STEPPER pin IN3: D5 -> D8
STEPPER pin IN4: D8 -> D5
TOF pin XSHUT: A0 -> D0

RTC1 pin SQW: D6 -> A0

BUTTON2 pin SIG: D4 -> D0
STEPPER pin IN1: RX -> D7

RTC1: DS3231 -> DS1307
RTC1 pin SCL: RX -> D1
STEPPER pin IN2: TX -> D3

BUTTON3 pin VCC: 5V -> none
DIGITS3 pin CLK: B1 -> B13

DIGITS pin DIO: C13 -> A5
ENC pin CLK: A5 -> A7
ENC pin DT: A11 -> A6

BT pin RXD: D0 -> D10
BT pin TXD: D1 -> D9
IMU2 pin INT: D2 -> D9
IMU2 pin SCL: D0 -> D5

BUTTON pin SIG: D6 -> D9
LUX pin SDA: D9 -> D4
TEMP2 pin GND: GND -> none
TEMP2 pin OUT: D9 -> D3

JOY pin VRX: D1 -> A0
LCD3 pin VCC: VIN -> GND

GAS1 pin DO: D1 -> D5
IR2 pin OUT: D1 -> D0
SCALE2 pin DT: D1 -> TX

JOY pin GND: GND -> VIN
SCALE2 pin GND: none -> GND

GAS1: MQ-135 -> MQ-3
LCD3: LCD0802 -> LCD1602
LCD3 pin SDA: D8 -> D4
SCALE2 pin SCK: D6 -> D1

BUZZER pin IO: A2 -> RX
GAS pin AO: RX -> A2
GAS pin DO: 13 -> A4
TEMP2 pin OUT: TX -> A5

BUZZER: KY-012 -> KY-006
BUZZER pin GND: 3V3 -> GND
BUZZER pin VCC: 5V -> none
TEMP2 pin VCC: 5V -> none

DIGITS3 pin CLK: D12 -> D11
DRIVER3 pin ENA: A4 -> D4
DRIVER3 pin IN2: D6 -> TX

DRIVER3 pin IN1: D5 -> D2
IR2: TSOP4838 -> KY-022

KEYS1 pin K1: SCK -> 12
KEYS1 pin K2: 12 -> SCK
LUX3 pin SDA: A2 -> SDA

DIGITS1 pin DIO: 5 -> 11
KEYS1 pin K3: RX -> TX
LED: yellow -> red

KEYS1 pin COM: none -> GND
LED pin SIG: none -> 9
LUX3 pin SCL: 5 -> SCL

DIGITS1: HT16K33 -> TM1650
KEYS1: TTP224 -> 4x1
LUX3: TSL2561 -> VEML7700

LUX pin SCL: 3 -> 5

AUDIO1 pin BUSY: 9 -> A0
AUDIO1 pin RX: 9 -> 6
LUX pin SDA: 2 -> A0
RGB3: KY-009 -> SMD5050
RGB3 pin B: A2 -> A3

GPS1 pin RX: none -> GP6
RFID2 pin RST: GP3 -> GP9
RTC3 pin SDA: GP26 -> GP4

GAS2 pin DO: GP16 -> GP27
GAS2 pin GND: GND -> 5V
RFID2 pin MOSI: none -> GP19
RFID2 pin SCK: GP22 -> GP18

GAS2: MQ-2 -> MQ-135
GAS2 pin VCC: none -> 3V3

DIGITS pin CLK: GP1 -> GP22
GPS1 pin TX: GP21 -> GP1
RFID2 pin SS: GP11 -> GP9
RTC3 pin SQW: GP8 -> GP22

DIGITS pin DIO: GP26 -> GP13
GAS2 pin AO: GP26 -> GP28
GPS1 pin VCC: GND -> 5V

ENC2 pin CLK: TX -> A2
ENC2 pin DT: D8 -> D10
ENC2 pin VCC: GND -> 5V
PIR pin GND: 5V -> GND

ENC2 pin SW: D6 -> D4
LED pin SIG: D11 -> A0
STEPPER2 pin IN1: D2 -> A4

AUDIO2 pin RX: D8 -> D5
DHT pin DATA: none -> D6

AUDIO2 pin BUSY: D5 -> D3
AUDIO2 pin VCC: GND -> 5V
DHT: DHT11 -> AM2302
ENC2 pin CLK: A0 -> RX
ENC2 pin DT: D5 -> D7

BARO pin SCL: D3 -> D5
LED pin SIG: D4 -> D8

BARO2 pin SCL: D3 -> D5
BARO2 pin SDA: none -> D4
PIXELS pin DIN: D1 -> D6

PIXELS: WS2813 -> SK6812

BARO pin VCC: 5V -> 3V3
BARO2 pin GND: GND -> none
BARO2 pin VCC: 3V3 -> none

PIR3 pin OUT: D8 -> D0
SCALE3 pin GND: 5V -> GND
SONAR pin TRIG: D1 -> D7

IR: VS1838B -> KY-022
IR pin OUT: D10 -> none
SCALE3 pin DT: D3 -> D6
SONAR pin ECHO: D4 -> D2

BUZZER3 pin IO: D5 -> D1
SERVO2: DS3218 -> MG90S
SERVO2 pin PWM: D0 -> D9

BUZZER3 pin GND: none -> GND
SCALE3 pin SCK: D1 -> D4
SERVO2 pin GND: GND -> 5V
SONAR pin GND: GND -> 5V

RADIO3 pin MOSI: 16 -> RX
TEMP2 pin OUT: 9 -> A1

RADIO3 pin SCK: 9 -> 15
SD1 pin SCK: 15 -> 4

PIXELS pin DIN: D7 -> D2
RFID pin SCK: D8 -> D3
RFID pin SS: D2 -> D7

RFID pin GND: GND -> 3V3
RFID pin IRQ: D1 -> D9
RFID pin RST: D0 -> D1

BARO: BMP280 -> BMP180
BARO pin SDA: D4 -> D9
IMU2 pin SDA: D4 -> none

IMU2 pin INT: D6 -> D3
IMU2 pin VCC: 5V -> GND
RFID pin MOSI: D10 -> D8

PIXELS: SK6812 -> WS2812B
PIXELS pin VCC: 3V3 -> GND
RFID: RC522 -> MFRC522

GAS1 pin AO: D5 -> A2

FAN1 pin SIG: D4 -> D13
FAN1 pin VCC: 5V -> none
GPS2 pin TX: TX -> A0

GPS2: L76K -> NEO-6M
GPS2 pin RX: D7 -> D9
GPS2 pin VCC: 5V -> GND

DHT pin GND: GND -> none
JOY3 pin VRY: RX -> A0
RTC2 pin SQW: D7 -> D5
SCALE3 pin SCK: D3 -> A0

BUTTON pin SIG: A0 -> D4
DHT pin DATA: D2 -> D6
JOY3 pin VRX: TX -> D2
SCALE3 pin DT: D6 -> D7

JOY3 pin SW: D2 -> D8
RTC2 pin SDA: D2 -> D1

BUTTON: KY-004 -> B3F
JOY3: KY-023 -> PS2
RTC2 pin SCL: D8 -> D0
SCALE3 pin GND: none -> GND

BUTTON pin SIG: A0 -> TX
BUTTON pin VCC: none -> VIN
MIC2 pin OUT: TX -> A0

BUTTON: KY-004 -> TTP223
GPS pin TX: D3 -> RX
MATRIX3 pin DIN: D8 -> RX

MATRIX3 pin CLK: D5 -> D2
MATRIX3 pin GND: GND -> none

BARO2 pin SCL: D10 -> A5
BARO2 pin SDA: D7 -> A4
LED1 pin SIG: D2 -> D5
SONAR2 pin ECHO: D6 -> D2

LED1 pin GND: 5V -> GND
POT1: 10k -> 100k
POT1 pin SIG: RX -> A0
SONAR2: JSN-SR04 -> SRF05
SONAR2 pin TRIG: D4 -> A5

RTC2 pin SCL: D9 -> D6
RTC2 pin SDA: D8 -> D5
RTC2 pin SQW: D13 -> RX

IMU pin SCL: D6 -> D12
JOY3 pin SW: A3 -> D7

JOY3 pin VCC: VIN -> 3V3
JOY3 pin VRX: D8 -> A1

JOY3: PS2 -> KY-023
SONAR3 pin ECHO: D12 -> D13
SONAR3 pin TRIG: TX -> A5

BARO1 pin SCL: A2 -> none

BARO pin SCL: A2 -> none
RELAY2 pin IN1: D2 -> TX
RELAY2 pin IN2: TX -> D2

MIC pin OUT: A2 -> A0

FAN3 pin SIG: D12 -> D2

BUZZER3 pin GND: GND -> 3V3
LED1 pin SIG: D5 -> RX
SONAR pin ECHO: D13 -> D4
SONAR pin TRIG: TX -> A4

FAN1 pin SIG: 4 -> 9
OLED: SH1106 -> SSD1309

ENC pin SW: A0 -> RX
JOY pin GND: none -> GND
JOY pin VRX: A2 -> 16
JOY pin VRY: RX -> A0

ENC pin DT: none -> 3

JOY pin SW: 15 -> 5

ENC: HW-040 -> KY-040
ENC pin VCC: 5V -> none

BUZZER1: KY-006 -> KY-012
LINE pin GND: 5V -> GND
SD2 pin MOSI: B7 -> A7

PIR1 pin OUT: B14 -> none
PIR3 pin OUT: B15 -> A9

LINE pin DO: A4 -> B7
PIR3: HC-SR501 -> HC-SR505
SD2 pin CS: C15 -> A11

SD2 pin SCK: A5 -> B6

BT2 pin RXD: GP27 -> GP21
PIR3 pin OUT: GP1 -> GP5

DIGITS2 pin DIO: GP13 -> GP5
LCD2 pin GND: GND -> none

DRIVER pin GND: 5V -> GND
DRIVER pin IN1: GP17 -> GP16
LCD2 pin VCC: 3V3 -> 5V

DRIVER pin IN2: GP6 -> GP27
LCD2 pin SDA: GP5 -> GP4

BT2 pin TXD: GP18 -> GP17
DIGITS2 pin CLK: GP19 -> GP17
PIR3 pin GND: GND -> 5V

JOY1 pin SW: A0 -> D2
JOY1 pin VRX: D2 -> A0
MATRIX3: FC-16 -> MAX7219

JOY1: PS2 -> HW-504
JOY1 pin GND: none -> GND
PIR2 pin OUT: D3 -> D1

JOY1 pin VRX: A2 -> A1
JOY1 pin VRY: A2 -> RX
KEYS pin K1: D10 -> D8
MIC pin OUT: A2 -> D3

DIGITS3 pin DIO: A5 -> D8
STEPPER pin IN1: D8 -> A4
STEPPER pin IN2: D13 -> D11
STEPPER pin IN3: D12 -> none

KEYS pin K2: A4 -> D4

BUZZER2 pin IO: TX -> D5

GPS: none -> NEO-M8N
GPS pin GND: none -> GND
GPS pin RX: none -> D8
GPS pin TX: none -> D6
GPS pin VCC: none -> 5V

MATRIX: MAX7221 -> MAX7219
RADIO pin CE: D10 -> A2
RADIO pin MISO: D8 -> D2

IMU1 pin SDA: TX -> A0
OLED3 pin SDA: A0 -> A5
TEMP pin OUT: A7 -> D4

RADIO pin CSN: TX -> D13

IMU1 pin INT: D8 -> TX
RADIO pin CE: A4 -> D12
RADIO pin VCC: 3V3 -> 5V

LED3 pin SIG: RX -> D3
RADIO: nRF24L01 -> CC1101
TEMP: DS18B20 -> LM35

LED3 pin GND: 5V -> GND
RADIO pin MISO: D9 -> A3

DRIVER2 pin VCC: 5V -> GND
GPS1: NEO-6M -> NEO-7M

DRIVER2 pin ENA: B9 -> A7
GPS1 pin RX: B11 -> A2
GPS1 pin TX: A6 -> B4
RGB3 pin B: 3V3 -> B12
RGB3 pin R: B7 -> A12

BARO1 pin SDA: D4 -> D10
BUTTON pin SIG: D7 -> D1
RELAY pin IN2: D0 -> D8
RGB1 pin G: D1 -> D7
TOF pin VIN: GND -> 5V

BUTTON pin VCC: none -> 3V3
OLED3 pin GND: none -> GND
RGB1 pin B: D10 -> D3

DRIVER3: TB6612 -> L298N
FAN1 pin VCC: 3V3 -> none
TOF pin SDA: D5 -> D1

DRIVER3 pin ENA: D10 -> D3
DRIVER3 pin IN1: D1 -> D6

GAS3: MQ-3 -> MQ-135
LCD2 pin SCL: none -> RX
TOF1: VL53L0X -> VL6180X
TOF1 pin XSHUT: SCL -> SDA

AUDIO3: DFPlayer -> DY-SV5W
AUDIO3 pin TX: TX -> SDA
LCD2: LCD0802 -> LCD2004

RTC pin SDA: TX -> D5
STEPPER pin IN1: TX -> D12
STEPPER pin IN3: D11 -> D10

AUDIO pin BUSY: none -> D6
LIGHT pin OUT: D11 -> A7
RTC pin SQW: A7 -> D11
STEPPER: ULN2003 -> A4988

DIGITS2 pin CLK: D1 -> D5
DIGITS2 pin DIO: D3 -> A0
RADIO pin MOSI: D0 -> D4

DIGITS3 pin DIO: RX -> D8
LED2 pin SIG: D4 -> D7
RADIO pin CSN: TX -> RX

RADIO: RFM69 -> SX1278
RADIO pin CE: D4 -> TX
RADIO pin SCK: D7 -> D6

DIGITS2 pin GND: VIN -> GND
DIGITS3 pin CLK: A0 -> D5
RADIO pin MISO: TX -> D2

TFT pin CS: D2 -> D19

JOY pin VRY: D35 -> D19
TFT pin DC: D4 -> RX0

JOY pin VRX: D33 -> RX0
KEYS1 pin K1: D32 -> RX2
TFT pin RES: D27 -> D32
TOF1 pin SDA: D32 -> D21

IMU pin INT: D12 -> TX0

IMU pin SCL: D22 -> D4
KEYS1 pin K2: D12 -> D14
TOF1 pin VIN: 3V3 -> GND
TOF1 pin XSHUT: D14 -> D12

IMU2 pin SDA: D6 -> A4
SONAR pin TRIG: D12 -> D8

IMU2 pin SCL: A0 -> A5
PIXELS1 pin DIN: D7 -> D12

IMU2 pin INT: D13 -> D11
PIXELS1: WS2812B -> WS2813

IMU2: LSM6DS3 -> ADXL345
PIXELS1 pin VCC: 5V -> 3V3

# TO DO:
Return word for word the lines above from the line with "RTC1: DS3231 -> DS1307" to the line with "DIGITS pin CLK: GP1 -> GP22", including both and leaving out all others.

# RESPONSE TO THE TASK:
RTC1: DS3231 -> DS1307
RTC1 pin SCL: RX -> D1
STEPPER pin IN2: TX -> D3

BUTTON3 pin VCC: 5V -> none
DIGITS3 pin CLK: B1 -> B13

DIGITS pin DIO: C13 -> A5
ENC pin CLK: A5 -> A7
ENC pin DT: A11 -> A6

BT pin RXD: D0 -> D10
BT pin TXD: D1 -> D9
IMU2 pin INT: D2 -> D9
IMU2 pin SCL: D0 -> D5

BUTTON pin SIG: D6 -> D9
LUX pin SDA: D9 -> D4
TEMP2 pin GND: GND -> none
TEMP2 pin OUT: D9 -> D3

JOY pin VRX: D1 -> A0
LCD3 pin VCC: VIN -> GND

GAS1 pin DO: D1 -> D5
IR2 pin OUT: D1 -> D0
SCALE2 pin DT: D1 -> TX

JOY pin GND: GND -> VIN
SCALE2 pin GND: none -> GND

GAS1: MQ-135 -> MQ-3
LCD3: LCD0802 -> LCD1602
LCD3 pin SDA: D8 -> D4
SCALE2 pin SCK: D6 -> D1

BUZZER pin IO: A2 -> RX
GAS pin AO: RX -> A2
GAS pin DO: 13 -> A4
TEMP2 pin OUT: TX -> A5

BUZZER: KY-012 -> KY-006
BUZZER pin GND: 3V3 -> GND
BUZZER pin VCC: 5V -> none
TEMP2 pin VCC: 5V -> none

DIGITS3 pin CLK: D12 -> D11
DRIVER3 pin ENA: A4 -> D4
DRIVER3 pin IN2: D6 -> TX

DRIVER3 pin IN1: D5 -> D2
IR2: TSOP4838 -> KY-022

KEYS1 pin K1: SCK -> 12
KEYS1 pin K2: 12 -> SCK
LUX3 pin SDA: A2 -> SDA

DIGITS1 pin DIO: 5 -> 11
KEYS1 pin K3: RX -> TX
LED: yellow -> red

KEYS1 pin COM: none -> GND
LED pin SIG: none -> 9
LUX3 pin SCL: 5 -> SCL

DIGITS1: HT16K33 -> TM1650
KEYS1: TTP224 -> 4x1
LUX3: TSL2561 -> VEML7700

LUX pin SCL: 3 -> 5

AUDIO1 pin BUSY: 9 -> A0
AUDIO1 pin RX: 9 -> 6
LUX pin SDA: 2 -> A0
RGB3: KY-009 -> SMD5050
RGB3 pin B: A2 -> A3

GPS1 pin RX: none -> GP6
RFID2 pin RST: GP3 -> GP9
RTC3 pin SDA: GP26 -> GP4

GAS2 pin DO: GP16 -> GP27
GAS2 pin GND: GND -> 5V
RFID2 pin MOSI: none -> GP19
RFID2 pin SCK: GP22 -> GP18

GAS2: MQ-2 -> MQ-135
GAS2 pin VCC: none -> 3V3

DIGITS pin CLK: GP1 -> GP22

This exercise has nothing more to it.